[EXCERPTED DATA]
====

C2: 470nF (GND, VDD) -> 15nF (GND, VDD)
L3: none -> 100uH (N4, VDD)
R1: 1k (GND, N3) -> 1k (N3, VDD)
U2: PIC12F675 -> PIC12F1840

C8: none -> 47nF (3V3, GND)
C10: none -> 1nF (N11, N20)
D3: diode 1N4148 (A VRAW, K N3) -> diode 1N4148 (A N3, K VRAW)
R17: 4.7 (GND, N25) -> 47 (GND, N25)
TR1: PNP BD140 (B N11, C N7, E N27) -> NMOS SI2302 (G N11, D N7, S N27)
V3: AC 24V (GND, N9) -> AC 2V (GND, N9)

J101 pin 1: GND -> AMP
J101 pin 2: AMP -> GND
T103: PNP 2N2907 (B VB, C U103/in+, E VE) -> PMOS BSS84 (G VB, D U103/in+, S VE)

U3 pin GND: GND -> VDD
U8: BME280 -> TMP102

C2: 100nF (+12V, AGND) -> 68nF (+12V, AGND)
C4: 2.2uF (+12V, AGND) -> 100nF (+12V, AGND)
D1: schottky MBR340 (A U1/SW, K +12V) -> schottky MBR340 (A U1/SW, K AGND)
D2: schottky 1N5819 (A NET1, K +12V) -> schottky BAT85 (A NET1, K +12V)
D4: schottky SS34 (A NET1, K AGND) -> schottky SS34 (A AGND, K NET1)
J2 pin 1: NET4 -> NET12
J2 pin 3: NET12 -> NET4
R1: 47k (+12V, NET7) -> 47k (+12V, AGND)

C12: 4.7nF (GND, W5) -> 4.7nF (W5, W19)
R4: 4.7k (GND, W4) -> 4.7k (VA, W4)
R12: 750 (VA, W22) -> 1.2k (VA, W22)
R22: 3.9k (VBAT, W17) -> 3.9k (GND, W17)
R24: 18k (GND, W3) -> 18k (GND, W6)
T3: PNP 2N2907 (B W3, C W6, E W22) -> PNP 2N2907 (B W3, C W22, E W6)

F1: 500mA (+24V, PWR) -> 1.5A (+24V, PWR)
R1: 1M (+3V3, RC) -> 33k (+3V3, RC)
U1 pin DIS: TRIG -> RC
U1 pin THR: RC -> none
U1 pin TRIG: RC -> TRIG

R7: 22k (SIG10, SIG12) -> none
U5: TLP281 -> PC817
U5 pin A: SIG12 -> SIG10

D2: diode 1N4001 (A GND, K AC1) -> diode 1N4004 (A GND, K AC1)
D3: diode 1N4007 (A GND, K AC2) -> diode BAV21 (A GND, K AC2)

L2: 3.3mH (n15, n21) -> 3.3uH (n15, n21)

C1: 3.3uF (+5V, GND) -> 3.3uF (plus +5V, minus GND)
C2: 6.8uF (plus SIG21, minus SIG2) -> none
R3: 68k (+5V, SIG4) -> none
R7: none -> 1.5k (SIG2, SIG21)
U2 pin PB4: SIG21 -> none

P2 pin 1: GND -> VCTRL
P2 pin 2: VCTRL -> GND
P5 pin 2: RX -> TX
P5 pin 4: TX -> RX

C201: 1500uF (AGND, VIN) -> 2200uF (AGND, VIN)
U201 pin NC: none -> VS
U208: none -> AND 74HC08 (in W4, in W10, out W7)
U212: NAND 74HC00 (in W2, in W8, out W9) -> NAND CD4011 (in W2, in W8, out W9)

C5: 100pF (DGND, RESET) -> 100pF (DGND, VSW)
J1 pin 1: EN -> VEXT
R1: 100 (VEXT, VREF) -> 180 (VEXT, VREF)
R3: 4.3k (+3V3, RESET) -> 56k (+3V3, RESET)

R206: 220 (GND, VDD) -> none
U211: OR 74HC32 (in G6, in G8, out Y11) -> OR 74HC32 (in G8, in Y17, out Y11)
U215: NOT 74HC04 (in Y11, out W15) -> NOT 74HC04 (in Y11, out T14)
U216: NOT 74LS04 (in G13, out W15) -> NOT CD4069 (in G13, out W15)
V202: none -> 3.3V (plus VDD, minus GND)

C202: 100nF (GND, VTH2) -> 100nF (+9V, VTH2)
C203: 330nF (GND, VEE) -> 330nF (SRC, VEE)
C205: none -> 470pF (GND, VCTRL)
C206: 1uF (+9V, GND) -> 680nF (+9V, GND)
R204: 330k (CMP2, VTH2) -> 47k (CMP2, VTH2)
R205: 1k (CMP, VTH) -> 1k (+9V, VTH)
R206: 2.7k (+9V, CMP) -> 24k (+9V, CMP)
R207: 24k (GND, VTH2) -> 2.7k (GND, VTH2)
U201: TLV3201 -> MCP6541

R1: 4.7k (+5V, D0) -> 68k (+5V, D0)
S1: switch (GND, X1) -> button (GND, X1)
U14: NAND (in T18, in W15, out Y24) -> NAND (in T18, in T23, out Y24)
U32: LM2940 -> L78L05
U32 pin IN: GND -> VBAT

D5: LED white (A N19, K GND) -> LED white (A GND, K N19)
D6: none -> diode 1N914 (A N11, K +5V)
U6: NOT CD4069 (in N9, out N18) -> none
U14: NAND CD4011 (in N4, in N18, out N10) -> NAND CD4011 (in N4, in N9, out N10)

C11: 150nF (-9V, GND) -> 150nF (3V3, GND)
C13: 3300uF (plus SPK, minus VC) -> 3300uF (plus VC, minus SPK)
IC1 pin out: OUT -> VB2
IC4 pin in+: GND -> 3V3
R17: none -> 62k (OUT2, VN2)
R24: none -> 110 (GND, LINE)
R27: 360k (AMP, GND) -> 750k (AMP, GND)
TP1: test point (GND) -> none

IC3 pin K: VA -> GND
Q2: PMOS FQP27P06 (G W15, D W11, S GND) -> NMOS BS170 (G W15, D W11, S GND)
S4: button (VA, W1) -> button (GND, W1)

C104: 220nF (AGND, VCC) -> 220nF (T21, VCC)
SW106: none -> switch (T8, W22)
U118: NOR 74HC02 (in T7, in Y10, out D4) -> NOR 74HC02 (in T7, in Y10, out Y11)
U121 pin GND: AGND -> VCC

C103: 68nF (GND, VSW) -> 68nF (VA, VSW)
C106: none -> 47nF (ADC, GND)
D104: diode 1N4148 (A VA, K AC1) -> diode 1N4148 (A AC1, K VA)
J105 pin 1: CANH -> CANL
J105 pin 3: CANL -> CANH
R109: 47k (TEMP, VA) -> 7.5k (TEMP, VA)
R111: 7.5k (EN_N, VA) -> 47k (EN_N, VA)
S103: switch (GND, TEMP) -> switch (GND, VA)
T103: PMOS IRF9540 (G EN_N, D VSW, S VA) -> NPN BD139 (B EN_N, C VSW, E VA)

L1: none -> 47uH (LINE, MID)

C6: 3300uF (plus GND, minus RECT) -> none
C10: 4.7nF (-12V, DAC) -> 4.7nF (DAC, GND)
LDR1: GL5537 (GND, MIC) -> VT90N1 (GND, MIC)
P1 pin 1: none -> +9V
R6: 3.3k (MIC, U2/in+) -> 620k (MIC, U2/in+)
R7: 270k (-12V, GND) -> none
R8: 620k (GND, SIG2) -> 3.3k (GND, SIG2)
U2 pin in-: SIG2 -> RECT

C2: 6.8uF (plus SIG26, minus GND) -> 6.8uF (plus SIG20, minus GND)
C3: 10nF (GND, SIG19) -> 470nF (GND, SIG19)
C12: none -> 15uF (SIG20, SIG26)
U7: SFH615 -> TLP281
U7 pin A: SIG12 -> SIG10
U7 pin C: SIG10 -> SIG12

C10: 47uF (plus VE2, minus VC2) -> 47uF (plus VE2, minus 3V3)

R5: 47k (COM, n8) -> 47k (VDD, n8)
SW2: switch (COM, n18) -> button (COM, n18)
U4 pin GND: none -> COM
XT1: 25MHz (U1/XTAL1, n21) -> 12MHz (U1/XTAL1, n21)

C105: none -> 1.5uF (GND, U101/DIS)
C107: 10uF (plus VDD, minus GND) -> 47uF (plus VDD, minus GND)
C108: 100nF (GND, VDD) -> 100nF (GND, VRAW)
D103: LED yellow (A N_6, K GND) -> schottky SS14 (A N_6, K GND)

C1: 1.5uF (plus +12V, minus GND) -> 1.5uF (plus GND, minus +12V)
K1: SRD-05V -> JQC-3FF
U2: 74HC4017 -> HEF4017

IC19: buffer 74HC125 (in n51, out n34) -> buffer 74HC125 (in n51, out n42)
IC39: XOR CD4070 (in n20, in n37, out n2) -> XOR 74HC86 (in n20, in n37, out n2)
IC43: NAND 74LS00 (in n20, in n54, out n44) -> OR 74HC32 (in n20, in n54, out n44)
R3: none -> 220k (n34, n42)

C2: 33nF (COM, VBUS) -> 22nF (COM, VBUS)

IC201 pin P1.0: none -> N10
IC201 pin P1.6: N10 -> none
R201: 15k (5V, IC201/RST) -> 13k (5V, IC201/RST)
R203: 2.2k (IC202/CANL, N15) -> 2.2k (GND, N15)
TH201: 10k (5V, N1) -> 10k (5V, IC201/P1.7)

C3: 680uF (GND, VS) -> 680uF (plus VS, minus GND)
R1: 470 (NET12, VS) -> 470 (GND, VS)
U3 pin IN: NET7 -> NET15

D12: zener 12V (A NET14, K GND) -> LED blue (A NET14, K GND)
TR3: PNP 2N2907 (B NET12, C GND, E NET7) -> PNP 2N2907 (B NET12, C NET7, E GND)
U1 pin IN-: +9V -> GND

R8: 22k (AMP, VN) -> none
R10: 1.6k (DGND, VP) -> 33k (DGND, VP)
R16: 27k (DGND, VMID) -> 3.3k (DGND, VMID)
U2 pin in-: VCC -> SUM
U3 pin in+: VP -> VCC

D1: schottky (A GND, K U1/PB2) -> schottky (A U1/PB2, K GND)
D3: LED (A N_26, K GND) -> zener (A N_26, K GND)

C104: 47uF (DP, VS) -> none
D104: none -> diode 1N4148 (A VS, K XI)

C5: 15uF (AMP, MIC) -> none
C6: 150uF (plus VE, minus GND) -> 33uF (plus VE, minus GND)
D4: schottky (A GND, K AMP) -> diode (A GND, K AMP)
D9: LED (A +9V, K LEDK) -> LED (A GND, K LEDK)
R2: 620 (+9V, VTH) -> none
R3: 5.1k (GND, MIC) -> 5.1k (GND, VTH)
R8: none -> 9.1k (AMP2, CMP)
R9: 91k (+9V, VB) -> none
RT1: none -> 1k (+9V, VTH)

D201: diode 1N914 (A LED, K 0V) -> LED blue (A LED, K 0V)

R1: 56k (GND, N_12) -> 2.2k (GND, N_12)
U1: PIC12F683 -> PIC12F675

====

[YOUR INSTRUCTIONS] Beginning with the line containing "P2 pin 2: VCTRL -> GND" and ending with the line containing "R207: 24k (GND, VTH2) -> 2.7k (GND, VTH2)", extract those lines exactly from the listing above, and only those.

[EXERCISE OUTPUT]
P2 pin 2: VCTRL -> GND
P5 pin 2: RX -> TX
P5 pin 4: TX -> RX

C201: 1500uF (AGND, VIN) -> 2200uF (AGND, VIN)
U201 pin NC: none -> VS
U208: none -> AND 74HC08 (in W4, in W10, out W7)
U212: NAND 74HC00 (in W2, in W8, out W9) -> NAND CD4011 (in W2, in W8, out W9)

C5: 100pF (DGND, RESET) -> 100pF (DGND, VSW)
J1 pin 1: EN -> VEXT
R1: 100 (VEXT, VREF) -> 180 (VEXT, VREF)
R3: 4.3k (+3V3, RESET) -> 56k (+3V3, RESET)

R206: 220 (GND, VDD) -> none
U211: OR 74HC32 (in G6, in G8, out Y11) -> OR 74HC32 (in G8, in Y17, out Y11)
U215: NOT 74HC04 (in Y11, out W15) -> NOT 74HC04 (in Y11, out T14)
U216: NOT 74LS04 (in G13, out W15) -> NOT CD4069 (in G13, out W15)
V202: none -> 3.3V (plus VDD, minus GND)

C202: 100nF (GND, VTH2) -> 100nF (+9V, VTH2)
C203: 330nF (GND, VEE) -> 330nF (SRC, VEE)
C205: none -> 470pF (GND, VCTRL)
C206: 1uF (+9V, GND) -> 680nF (+9V, GND)
R204: 330k (CMP2, VTH2) -> 47k (CMP2, VTH2)
R205: 1k (CMP, VTH) -> 1k (+9V, VTH)
R206: 2.7k (+9V, CMP) -> 24k (+9V, CMP)
R207: 24k (GND, VTH2) -> 2.7k (GND, VTH2)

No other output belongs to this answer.